* **GOAL OF THE EXERCISE**
When the line containing "old.pptx: [40,357,66,390] ->" appears in the listing below, set it down along with each later line through the end, exactly as written, and nothing before it.

* **DATA SECTION**
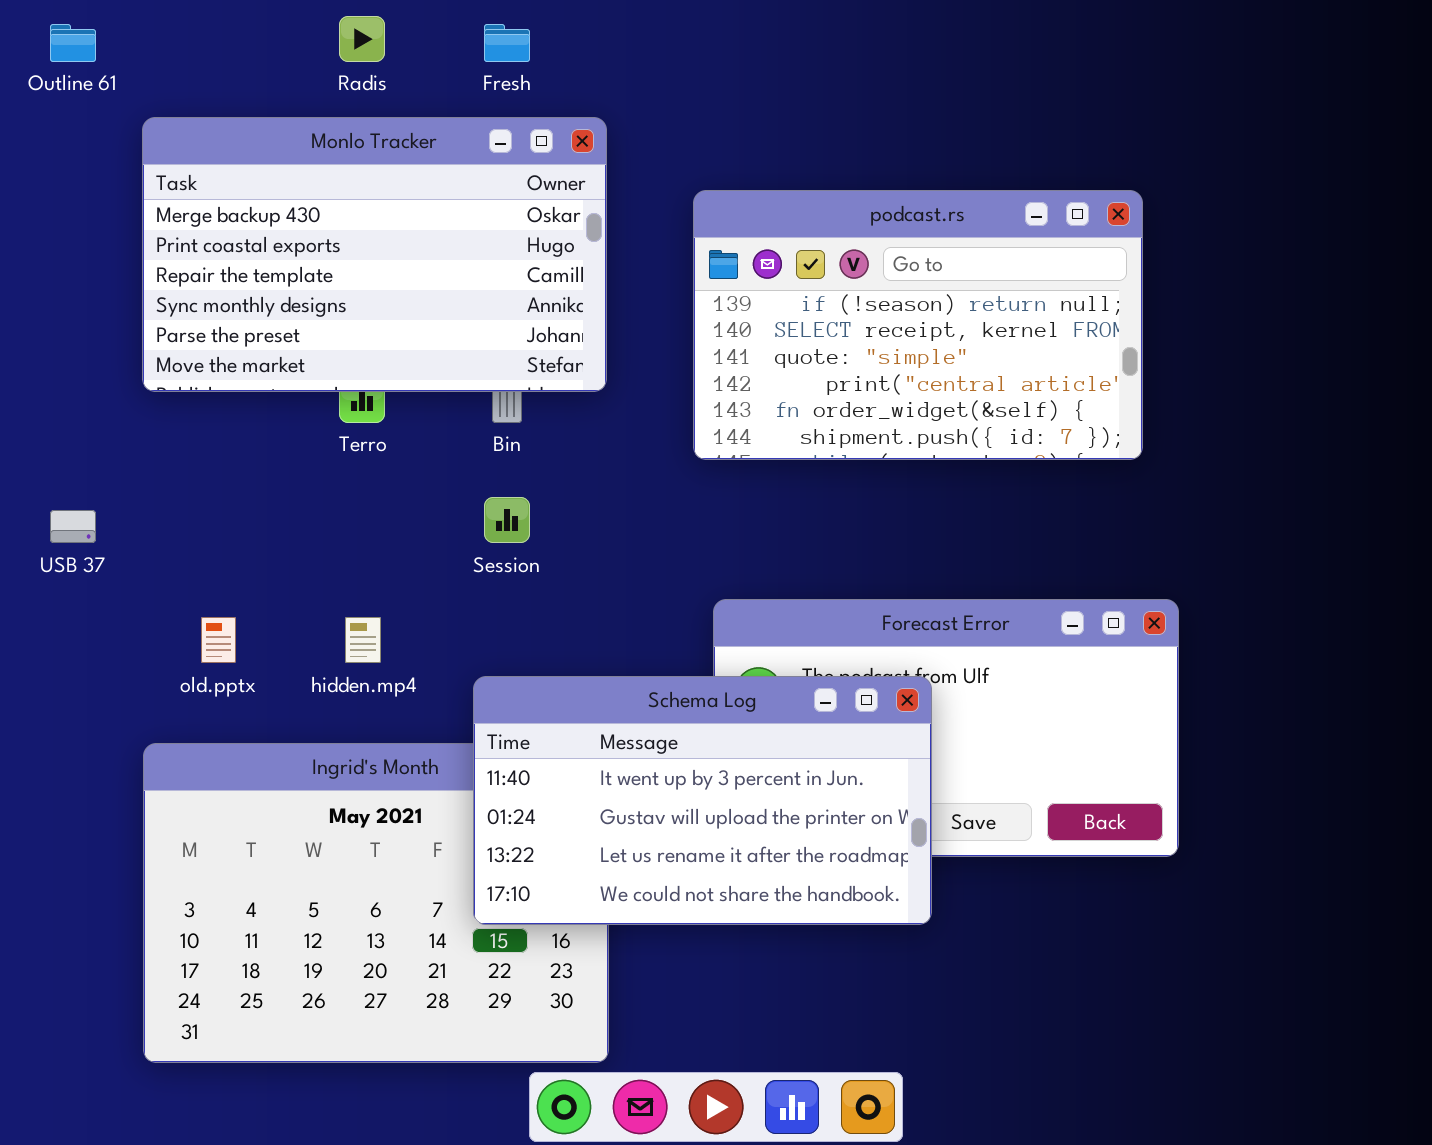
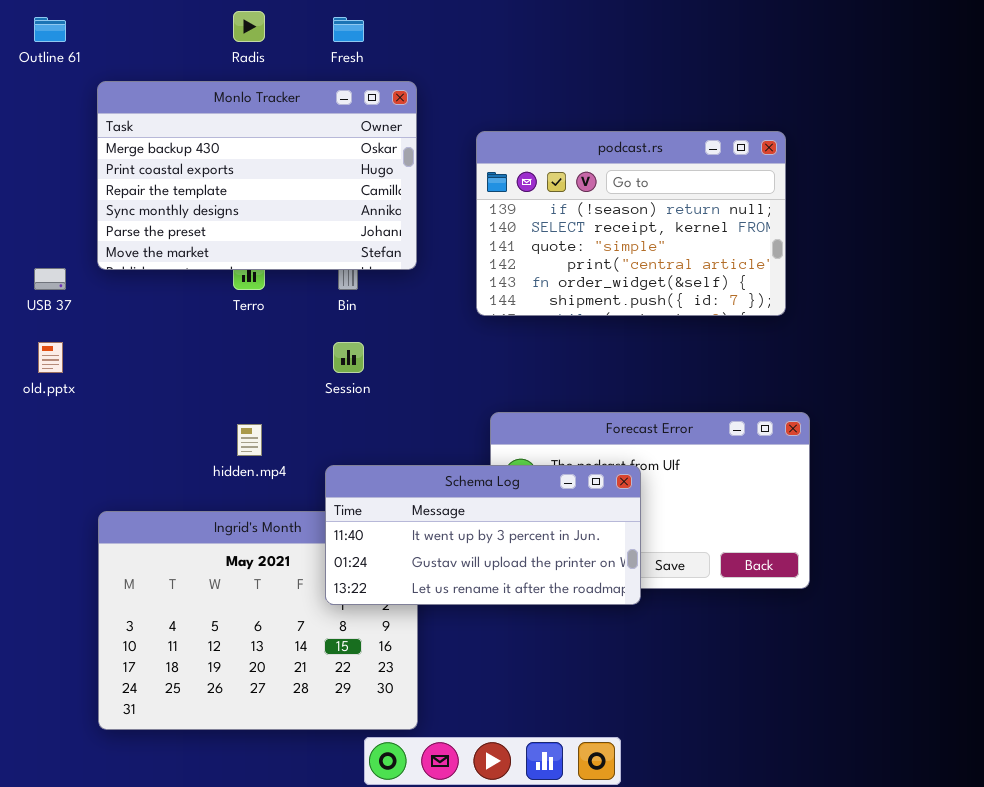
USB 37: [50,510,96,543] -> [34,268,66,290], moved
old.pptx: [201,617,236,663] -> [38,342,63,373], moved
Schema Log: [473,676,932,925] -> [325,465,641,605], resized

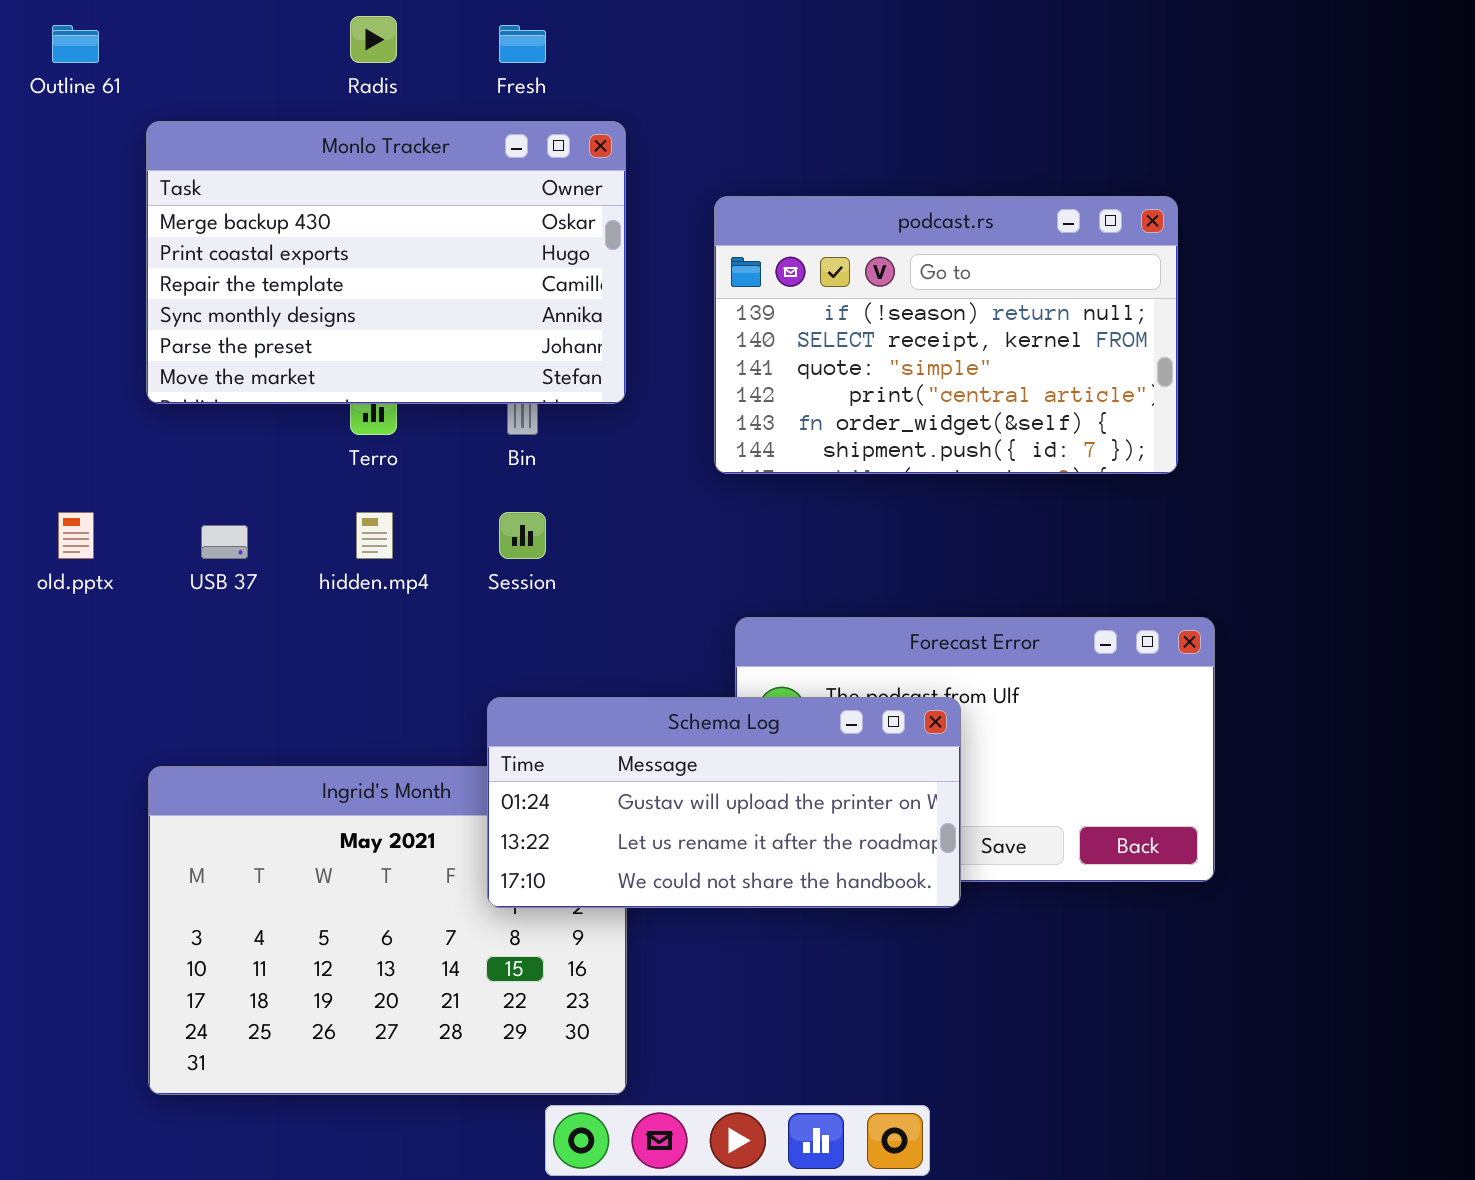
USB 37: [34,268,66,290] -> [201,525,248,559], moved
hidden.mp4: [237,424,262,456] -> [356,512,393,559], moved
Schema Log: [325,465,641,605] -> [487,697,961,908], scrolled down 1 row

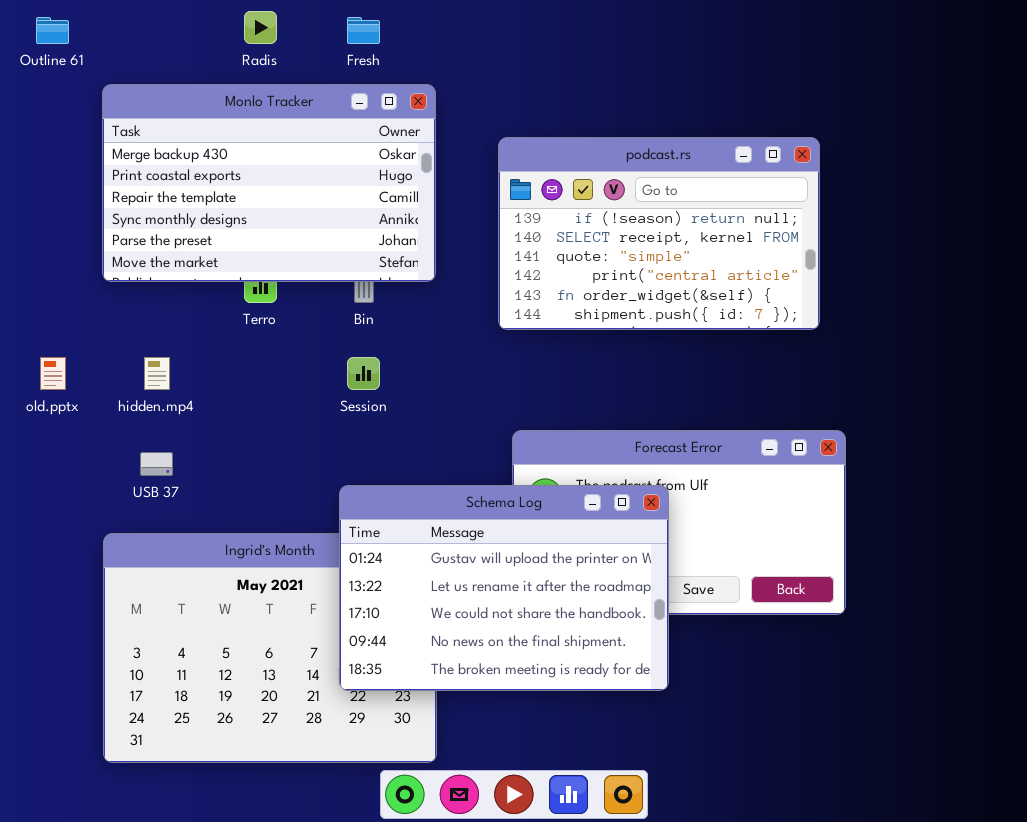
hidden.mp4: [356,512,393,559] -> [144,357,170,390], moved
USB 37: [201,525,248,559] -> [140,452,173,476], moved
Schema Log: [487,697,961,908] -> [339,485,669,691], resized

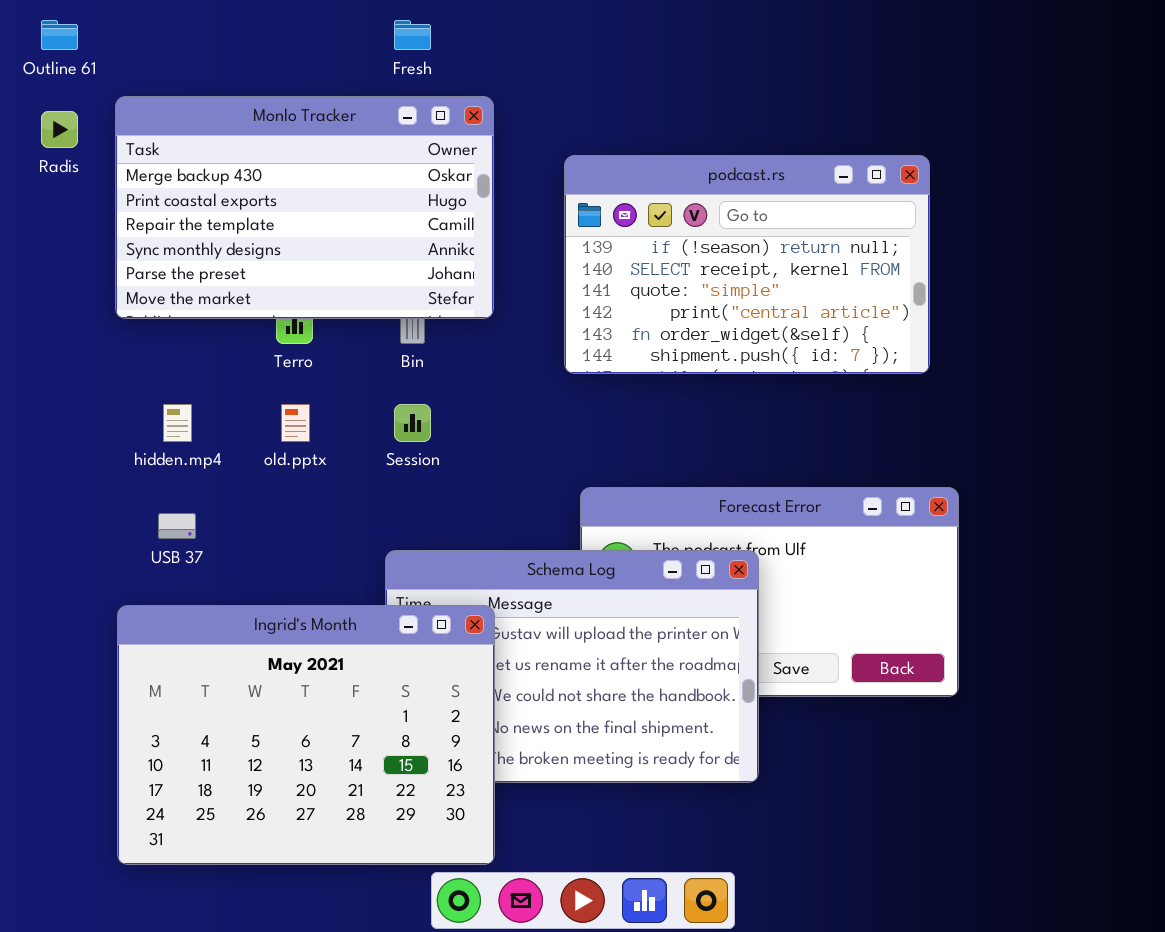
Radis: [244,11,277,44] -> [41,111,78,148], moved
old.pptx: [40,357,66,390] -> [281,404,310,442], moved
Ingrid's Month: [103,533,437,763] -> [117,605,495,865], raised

* **REPLY**
old.pptx: [40,357,66,390] -> [281,404,310,442], moved
Ingrid's Month: [103,533,437,763] -> [117,605,495,865], raised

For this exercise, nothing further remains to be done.